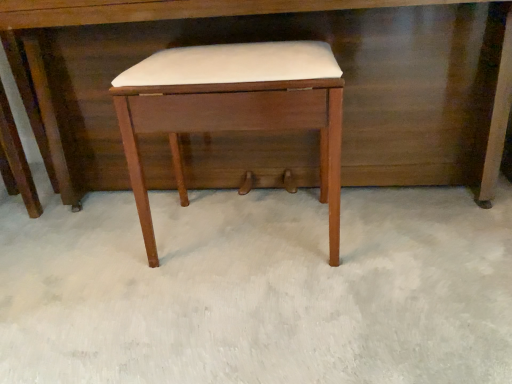
Find the location of a particular element. vacant space that is in between white leather stool at center and wooden desk at center is located at coordinates (280, 246).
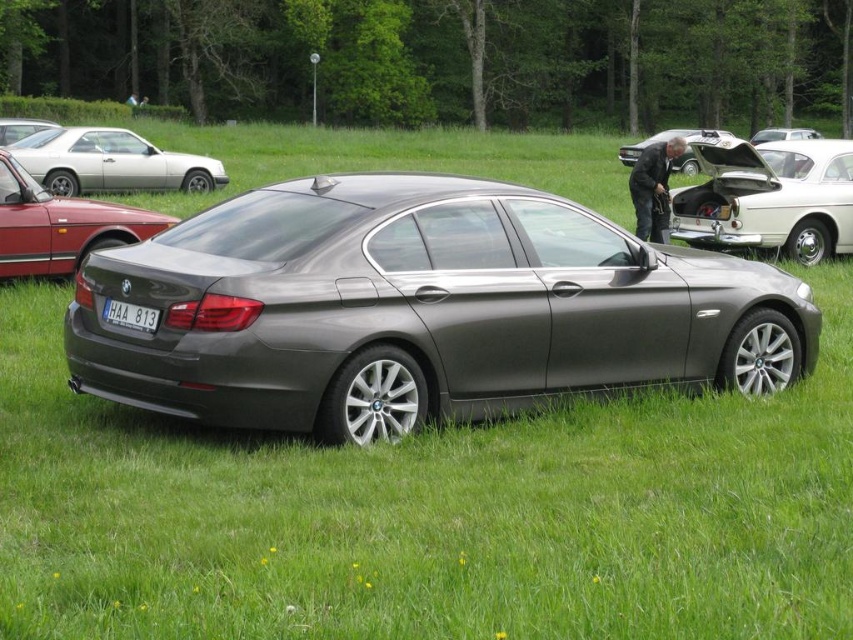
Question: Does metallic silver car at center appear over white plastic license plate at center?

Choices:
 (A) yes
 (B) no

Answer: (A)

Question: Does white plastic license plate at center come behind metallic silver sedan at center?

Choices:
 (A) yes
 (B) no

Answer: (B)

Question: Which is farther from the metallic silver car at center?

Choices:
 (A) satin metallic sedan at center
 (B) metallic silver coupe at upper left
 (C) dark gray suit at center

Answer: (B)

Question: Among these objects, which one is farthest from the camera?

Choices:
 (A) metallic silver coupe at upper left
 (B) metallic gray car at center
 (C) metallic red car at left

Answer: (A)

Question: Which object is the closest to the metallic red car at left?

Choices:
 (A) metallic silver sedan at center
 (B) metallic silver car at center
 (C) white plastic license plate at center
 (D) satin metallic sedan at center

Answer: (C)

Question: Where is dark gray suit at center located in relation to white plastic license plate at center in the image?

Choices:
 (A) left
 (B) right

Answer: (B)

========================================

OBJECTIVE: Copy out all of the items above, substituting "number plate" for each occurrence of "license plate" and keeping everything else the same. Leave out the pictures.

TASK ANSWER:
Find the location of a particular element. vacant space that is in between white leather stool at center and wooden desk at center is located at coordinates (280, 246).
Question: Does metallic silver car at center appear over white plastic number plate at center?

Choices:
 (A) yes
 (B) no

Answer: (A)

Question: Does white plastic number plate at center come behind metallic silver sedan at center?

Choices:
 (A) yes
 (B) no

Answer: (B)

Question: Which is farther from the metallic silver car at center?

Choices:
 (A) satin metallic sedan at center
 (B) metallic silver coupe at upper left
 (C) dark gray suit at center

Answer: (B)

Question: Among these objects, which one is farthest from the camera?

Choices:
 (A) metallic silver coupe at upper left
 (B) metallic gray car at center
 (C) metallic red car at left

Answer: (A)

Question: Which object is the closest to the metallic red car at left?

Choices:
 (A) metallic silver sedan at center
 (B) metallic silver car at center
 (C) white plastic number plate at center
 (D) satin metallic sedan at center

Answer: (C)

Question: Where is dark gray suit at center located in relation to white plastic number plate at center in the image?

Choices:
 (A) left
 (B) right

Answer: (B)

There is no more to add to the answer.